Dataset items
+-------+

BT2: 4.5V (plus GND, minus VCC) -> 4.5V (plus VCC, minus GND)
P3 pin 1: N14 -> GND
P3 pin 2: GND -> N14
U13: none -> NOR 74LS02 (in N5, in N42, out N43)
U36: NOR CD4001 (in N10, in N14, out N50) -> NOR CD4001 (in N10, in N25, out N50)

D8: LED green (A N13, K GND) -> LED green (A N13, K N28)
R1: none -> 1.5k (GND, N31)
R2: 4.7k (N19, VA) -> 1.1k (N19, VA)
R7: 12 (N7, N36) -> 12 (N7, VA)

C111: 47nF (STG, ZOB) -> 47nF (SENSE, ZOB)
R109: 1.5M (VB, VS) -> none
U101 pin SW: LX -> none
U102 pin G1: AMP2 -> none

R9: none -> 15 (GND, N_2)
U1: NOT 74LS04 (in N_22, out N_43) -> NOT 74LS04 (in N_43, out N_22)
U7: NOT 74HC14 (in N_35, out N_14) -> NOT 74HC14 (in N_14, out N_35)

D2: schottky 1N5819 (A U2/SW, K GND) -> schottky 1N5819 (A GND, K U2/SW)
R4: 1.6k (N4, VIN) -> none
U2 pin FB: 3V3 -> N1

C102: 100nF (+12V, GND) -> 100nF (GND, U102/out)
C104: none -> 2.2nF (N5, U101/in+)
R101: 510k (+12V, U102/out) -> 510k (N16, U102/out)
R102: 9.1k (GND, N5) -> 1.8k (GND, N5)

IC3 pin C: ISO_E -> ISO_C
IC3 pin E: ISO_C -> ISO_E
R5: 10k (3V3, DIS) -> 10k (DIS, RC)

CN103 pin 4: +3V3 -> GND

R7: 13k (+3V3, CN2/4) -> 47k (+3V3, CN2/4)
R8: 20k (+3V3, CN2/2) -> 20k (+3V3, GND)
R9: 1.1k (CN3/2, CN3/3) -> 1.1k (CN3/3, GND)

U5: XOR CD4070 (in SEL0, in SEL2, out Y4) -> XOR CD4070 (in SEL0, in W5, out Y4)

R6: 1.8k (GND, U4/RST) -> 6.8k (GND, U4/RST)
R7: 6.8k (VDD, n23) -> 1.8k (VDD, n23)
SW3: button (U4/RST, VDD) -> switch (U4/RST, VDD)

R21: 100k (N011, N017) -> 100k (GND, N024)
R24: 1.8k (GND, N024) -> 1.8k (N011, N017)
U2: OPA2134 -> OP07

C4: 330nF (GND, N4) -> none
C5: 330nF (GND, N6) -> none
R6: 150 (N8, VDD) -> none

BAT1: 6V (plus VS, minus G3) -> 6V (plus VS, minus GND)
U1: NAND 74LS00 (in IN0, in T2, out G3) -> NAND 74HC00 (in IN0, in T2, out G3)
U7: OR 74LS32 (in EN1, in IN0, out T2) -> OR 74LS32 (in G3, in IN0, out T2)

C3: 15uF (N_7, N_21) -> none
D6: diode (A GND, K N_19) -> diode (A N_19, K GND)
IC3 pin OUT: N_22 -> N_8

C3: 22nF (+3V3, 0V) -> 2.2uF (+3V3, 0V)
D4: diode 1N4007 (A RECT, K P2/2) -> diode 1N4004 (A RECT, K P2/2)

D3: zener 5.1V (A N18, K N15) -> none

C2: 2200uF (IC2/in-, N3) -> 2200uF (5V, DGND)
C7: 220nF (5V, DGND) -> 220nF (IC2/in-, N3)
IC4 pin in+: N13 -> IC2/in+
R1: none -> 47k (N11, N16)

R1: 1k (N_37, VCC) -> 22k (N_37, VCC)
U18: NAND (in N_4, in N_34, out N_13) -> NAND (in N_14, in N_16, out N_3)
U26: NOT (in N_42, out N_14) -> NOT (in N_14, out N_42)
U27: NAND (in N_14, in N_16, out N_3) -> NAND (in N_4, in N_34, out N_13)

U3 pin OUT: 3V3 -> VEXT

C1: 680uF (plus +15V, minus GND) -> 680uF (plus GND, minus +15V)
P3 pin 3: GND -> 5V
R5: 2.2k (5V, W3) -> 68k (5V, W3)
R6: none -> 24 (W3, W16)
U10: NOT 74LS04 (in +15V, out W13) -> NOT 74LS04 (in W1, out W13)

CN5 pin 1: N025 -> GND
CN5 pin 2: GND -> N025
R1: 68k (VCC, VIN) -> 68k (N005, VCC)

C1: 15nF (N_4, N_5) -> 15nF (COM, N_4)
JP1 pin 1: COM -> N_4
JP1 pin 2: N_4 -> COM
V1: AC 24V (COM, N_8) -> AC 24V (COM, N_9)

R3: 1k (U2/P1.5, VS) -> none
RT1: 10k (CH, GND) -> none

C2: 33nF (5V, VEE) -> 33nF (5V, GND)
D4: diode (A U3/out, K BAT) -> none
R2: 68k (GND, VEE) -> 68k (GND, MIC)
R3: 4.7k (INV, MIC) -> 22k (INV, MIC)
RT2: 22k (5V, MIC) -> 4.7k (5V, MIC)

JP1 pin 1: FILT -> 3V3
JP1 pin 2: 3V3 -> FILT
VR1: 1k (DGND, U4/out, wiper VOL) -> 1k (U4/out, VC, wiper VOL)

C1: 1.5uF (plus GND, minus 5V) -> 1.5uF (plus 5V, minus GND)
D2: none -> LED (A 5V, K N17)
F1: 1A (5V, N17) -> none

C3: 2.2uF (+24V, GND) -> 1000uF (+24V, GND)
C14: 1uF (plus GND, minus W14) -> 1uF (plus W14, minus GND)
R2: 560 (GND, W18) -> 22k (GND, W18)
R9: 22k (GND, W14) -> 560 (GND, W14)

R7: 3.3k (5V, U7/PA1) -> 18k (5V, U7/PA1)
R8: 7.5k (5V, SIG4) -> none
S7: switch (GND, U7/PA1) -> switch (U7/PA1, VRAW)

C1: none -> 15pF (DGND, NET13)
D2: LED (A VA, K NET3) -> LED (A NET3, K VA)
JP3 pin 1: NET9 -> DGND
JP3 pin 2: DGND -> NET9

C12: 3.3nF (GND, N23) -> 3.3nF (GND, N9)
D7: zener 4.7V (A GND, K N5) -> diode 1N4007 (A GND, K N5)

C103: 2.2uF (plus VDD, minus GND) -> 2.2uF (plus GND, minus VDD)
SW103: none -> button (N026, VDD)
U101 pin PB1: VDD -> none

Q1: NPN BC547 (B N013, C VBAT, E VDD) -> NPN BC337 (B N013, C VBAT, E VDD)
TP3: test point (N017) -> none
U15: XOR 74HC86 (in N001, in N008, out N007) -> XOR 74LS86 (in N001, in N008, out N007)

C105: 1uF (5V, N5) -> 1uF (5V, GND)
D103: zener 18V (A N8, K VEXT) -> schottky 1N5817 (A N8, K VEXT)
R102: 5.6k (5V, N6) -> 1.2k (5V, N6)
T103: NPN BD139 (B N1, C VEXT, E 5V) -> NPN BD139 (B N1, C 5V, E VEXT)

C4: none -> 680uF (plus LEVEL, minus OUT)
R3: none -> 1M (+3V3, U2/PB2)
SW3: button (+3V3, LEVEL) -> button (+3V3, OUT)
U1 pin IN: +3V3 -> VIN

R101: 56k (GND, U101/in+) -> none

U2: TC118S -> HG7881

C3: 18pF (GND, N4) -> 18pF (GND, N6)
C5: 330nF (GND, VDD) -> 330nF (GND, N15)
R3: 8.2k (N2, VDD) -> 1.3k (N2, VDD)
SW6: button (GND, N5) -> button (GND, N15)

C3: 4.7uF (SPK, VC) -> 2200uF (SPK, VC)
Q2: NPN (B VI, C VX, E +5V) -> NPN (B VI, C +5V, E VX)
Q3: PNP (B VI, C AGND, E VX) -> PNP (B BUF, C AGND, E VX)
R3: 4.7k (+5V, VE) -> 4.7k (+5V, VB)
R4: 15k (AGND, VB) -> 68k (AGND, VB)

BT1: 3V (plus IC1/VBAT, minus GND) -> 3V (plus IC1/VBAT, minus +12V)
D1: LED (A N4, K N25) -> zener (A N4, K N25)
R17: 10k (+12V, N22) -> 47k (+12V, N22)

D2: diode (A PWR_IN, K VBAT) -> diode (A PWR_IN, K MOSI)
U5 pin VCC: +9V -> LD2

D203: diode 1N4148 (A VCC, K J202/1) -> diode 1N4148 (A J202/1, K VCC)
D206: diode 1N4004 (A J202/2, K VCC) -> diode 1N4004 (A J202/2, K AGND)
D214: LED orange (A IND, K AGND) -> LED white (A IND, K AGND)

+-------+

Directions
Supply the count of lines in the entries that include "schottky", and no other text.

Answer section
2